#### [Work to be completed]
Transcribe the line holding "R6: 10k (DGND, SIG2) -> 10k (SIG2, SIG7)" together with every line after it, through the end of the records, exactly and with no pictures.
Input material section start
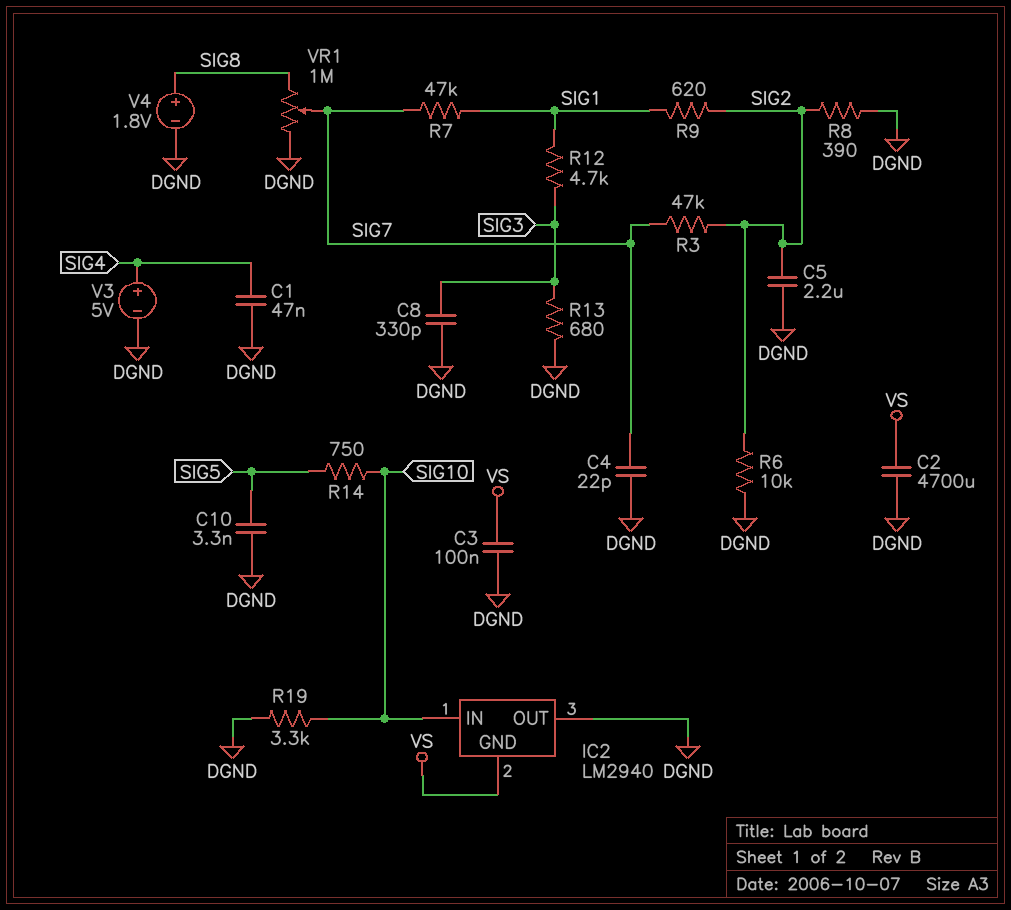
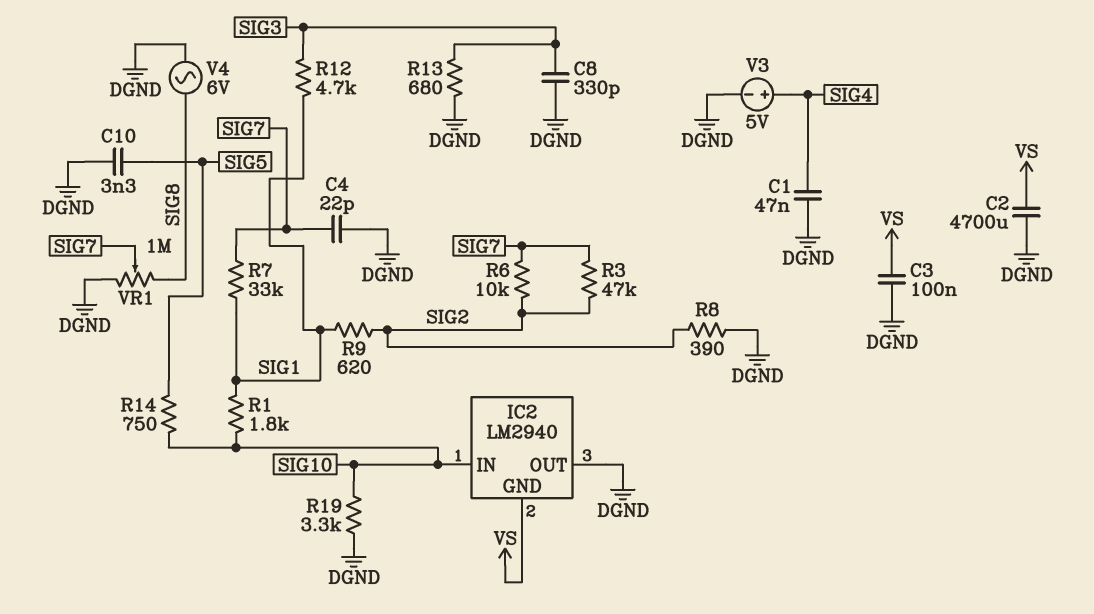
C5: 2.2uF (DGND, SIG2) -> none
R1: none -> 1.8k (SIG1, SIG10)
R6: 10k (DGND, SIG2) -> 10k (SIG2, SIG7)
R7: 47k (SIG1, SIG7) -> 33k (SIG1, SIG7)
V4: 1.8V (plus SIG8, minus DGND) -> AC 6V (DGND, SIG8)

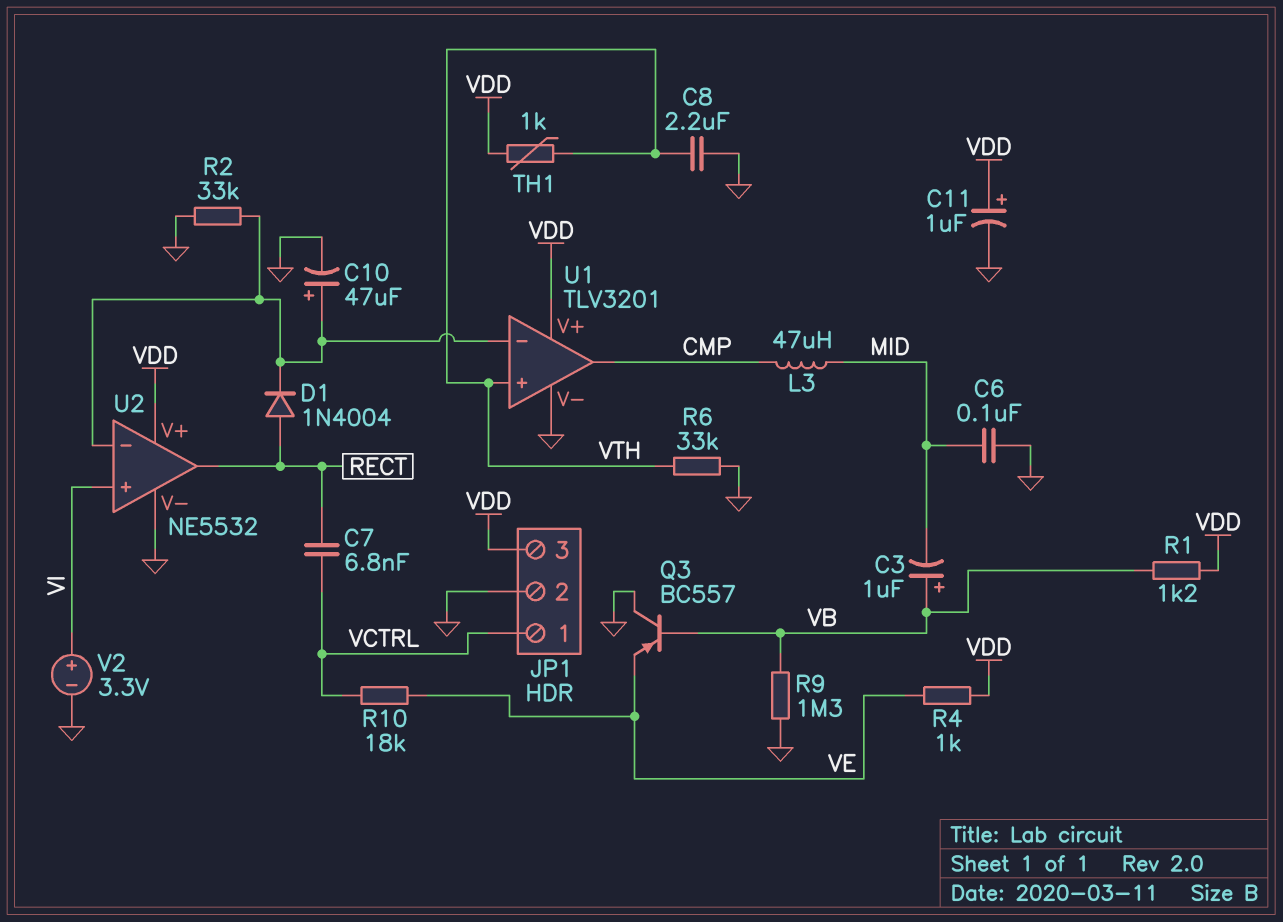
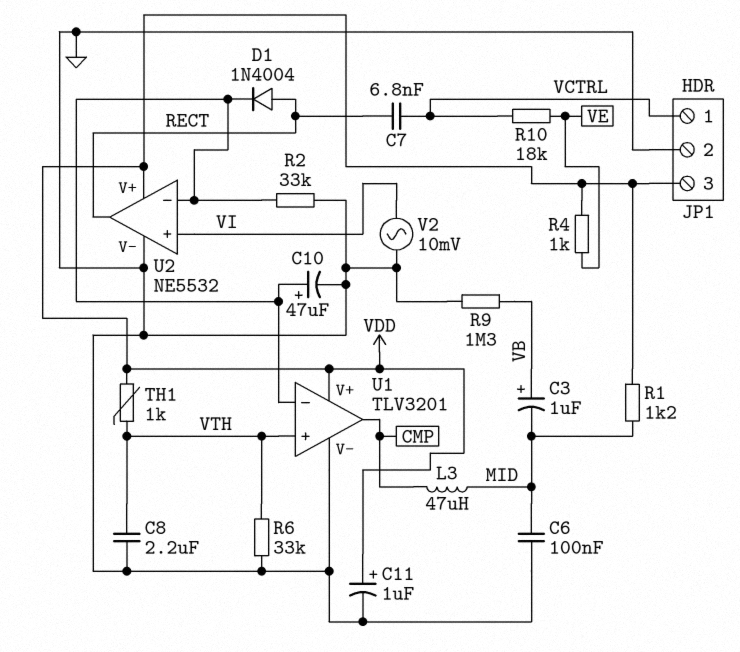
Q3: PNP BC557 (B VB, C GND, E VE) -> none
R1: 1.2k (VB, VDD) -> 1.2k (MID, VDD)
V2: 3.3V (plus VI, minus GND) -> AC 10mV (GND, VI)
Input material section end
#### [Task solution]
R6: 10k (DGND, SIG2) -> 10k (SIG2, SIG7)
R7: 47k (SIG1, SIG7) -> 33k (SIG1, SIG7)
V4: 1.8V (plus SIG8, minus DGND) -> AC 6V (DGND, SIG8)

Q3: PNP BC557 (B VB, C GND, E VE) -> none
R1: 1.2k (VB, VDD) -> 1.2k (MID, VDD)
V2: 3.3V (plus VI, minus GND) -> AC 10mV (GND, VI)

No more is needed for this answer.